■ TASK TO COMPLETE: Within the records below is a range that opens at the line with "camera_right=-65 camera_up=5" and closes at the line with "op=recolor; was=yellow_zuzarok; now=pink_zuzarok;". Return that range word for word, both ends included, and only that range.

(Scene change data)
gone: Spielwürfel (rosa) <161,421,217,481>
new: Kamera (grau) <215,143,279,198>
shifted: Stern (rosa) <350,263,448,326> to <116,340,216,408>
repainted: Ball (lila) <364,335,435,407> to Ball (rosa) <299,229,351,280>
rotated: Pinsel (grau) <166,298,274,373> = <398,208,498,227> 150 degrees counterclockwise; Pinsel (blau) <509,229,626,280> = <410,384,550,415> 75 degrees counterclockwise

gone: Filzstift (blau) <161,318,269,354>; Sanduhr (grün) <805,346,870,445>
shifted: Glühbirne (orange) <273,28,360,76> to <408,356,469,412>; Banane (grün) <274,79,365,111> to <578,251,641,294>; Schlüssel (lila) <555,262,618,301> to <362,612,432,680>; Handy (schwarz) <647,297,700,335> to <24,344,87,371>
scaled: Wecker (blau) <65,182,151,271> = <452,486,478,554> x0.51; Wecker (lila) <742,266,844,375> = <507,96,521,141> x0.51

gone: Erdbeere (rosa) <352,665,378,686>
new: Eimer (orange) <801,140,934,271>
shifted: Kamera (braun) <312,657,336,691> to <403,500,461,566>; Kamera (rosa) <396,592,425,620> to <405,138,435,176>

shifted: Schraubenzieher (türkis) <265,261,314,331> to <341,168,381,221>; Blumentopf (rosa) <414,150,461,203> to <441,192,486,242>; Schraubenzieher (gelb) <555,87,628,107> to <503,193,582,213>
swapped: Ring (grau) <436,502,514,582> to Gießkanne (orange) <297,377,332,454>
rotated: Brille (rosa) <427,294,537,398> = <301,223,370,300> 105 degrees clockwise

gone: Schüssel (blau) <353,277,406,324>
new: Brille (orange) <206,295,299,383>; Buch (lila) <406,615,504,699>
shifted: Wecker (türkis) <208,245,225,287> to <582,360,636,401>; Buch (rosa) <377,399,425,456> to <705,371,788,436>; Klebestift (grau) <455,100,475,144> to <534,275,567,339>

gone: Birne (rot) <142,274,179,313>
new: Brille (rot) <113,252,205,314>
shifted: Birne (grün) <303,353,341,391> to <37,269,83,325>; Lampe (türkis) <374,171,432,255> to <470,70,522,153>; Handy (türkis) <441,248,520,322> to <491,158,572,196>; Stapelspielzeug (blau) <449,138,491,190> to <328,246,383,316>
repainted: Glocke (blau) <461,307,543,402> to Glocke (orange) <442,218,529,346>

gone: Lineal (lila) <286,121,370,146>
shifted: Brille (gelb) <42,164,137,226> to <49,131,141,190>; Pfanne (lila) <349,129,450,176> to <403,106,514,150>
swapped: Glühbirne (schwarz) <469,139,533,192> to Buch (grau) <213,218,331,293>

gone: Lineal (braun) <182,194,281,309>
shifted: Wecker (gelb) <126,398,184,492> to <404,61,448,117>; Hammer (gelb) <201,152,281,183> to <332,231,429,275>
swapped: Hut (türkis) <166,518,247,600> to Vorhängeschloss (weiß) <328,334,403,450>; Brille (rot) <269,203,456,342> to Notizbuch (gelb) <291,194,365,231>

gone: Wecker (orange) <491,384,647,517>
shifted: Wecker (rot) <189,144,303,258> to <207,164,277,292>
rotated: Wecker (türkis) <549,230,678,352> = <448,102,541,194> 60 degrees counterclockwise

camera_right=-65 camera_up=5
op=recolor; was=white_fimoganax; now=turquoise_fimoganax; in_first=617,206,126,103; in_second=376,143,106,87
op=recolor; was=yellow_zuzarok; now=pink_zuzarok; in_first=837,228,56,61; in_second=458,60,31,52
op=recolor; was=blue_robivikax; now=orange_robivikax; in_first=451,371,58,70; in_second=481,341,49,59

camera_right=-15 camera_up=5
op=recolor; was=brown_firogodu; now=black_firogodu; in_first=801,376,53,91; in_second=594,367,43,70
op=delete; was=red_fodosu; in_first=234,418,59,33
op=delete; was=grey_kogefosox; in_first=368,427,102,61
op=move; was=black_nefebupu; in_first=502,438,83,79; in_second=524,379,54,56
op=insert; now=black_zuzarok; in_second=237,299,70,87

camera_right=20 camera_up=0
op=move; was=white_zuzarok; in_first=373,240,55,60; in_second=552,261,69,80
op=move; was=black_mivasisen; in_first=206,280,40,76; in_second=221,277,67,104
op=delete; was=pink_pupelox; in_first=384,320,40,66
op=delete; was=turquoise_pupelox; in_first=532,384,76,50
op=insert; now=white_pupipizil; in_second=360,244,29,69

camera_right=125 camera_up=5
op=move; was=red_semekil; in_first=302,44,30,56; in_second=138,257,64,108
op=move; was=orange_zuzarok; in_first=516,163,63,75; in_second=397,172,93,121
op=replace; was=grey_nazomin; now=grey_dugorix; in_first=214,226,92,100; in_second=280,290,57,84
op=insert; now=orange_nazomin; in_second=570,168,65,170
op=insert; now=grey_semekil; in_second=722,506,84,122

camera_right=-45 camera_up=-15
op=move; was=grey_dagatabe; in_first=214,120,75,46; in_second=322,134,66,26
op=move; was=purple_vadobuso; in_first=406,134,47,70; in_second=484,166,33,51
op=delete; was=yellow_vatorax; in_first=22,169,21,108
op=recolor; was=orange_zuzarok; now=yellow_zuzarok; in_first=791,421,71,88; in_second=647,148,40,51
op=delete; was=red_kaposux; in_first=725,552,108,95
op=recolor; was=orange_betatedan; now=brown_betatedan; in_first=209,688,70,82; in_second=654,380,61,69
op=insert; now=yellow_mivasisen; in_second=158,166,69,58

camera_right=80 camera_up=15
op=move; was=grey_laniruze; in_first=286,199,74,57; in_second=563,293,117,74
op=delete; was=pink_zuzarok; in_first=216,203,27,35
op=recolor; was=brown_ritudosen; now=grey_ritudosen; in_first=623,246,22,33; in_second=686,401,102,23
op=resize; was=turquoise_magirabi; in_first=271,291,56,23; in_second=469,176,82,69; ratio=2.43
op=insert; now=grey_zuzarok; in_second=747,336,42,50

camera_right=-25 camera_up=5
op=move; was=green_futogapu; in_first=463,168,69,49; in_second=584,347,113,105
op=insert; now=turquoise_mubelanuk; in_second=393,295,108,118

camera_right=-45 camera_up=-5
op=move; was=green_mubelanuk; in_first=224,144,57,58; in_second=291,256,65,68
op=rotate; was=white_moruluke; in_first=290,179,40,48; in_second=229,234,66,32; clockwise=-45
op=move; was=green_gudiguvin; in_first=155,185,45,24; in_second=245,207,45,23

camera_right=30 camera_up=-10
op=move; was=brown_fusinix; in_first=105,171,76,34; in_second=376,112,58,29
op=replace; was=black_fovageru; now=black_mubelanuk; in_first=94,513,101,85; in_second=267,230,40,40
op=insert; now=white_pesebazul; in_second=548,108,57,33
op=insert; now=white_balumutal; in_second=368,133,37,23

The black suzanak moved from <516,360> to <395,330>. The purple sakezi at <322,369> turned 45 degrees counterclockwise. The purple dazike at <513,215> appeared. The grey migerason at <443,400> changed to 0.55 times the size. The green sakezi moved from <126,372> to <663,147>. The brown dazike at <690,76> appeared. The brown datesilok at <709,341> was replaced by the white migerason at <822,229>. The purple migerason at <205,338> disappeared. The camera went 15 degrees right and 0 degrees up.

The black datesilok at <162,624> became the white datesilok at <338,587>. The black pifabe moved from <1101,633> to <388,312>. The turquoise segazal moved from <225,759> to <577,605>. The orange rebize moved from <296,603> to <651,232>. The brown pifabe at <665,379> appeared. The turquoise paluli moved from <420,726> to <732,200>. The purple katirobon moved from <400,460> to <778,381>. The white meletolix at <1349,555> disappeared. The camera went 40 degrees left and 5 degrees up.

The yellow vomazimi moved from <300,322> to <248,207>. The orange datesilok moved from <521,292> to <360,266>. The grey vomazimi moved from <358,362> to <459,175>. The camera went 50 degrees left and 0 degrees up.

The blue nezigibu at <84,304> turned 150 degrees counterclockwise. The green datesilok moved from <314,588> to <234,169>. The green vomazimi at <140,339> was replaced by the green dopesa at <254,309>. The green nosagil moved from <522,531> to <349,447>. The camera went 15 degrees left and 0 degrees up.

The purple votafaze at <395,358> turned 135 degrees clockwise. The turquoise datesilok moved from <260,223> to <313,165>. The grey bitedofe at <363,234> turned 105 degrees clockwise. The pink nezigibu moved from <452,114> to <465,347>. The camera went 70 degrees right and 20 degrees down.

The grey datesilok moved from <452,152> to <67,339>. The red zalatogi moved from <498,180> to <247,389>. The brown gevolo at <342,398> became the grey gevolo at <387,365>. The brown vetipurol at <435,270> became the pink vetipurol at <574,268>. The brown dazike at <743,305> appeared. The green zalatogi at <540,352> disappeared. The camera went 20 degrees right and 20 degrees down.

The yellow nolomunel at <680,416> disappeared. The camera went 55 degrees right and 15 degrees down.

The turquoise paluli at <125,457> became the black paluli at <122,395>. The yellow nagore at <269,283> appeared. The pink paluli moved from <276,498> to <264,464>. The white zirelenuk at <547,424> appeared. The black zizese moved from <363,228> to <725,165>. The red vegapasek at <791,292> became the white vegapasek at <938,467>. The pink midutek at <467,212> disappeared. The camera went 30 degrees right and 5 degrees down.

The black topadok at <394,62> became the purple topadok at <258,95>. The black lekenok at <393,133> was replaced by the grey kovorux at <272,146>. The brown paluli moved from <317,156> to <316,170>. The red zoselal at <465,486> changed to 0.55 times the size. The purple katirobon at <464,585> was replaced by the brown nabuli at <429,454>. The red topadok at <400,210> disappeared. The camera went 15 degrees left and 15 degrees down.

■ RESPONSE BOX:
camera_right=-65 camera_up=5
op=recolor; was=white_fimoganax; now=turquoise_fimoganax; in_first=617,206,126,103; in_second=376,143,106,87
op=recolor; was=yellow_zuzarok; now=pink_zuzarok; in_first=837,228,56,61; in_second=458,60,31,52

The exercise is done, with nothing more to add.